▸ **Task statement**
When you reach the line that has "blue padlock: 4 -> 3" in the material below, reproduce it and each line after it exactly, through the last one.

=-=-=-=-=

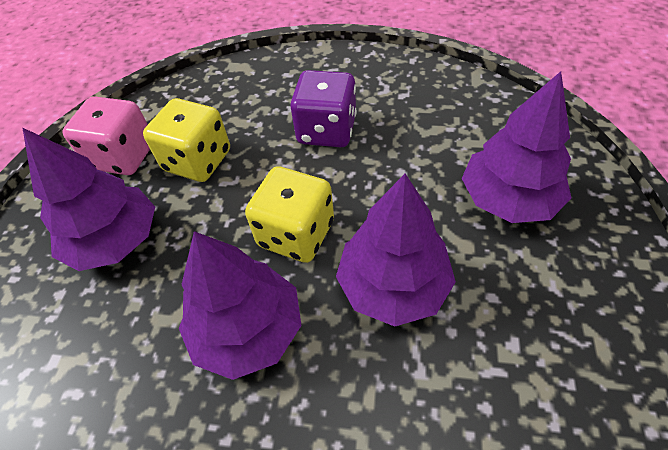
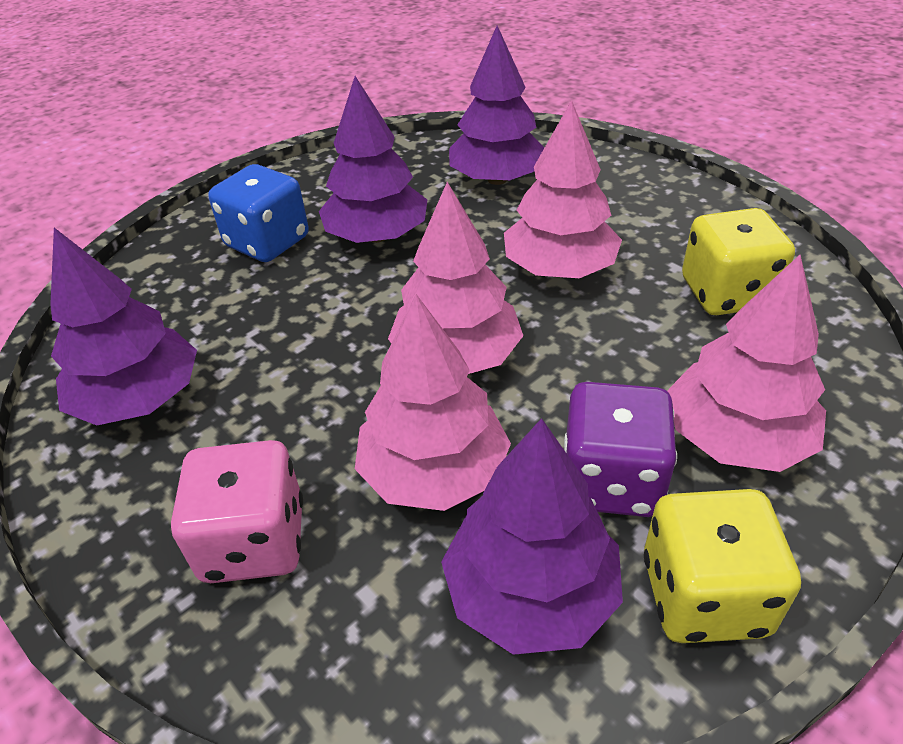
blue dice: 0 -> 1
pink tree: 0 -> 4

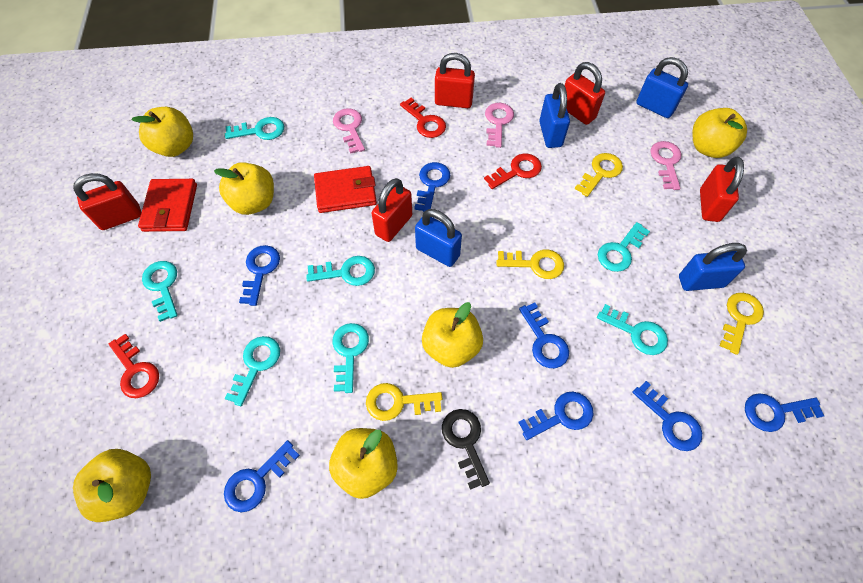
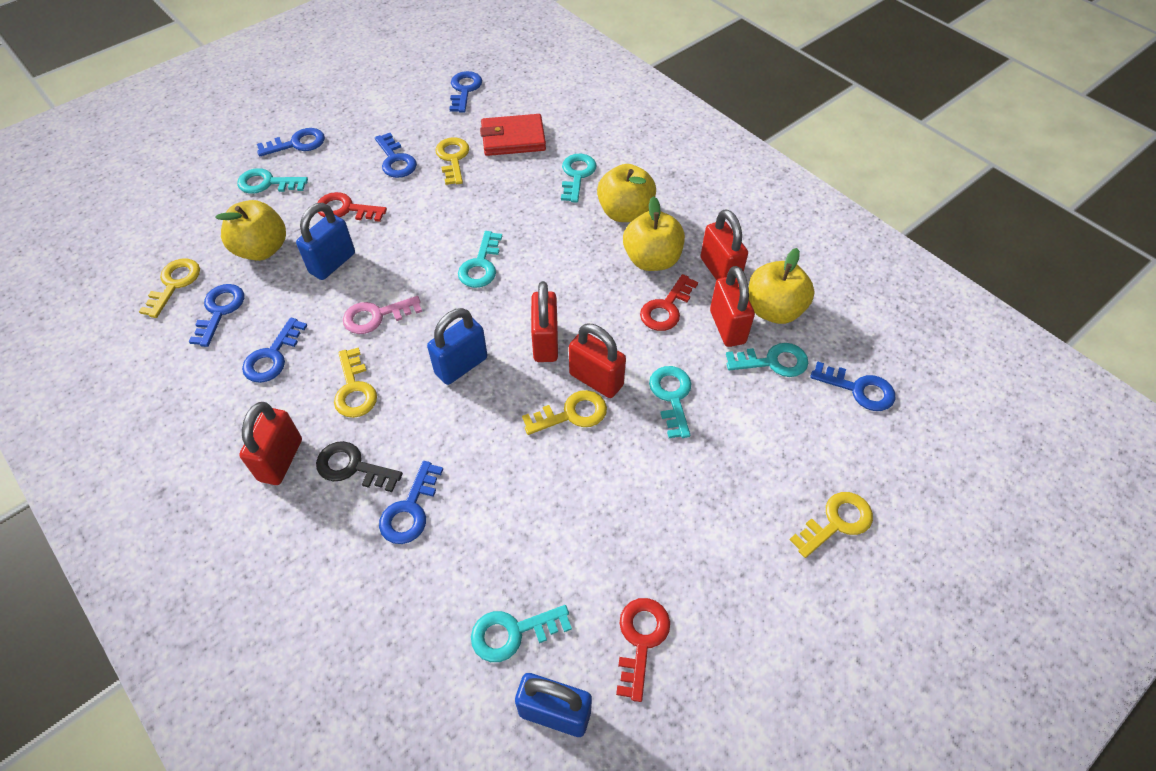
blue padlock: 4 -> 3
pink key: 3 -> 1
red wallet: 2 -> 1
turquoise key: 7 -> 6
yellow apple: 6 -> 4
yellow key: 4 -> 5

=-=-=-=-=

▸ **Answer space**
blue padlock: 4 -> 3
pink key: 3 -> 1
red wallet: 2 -> 1
turquoise key: 7 -> 6
yellow apple: 6 -> 4
yellow key: 4 -> 5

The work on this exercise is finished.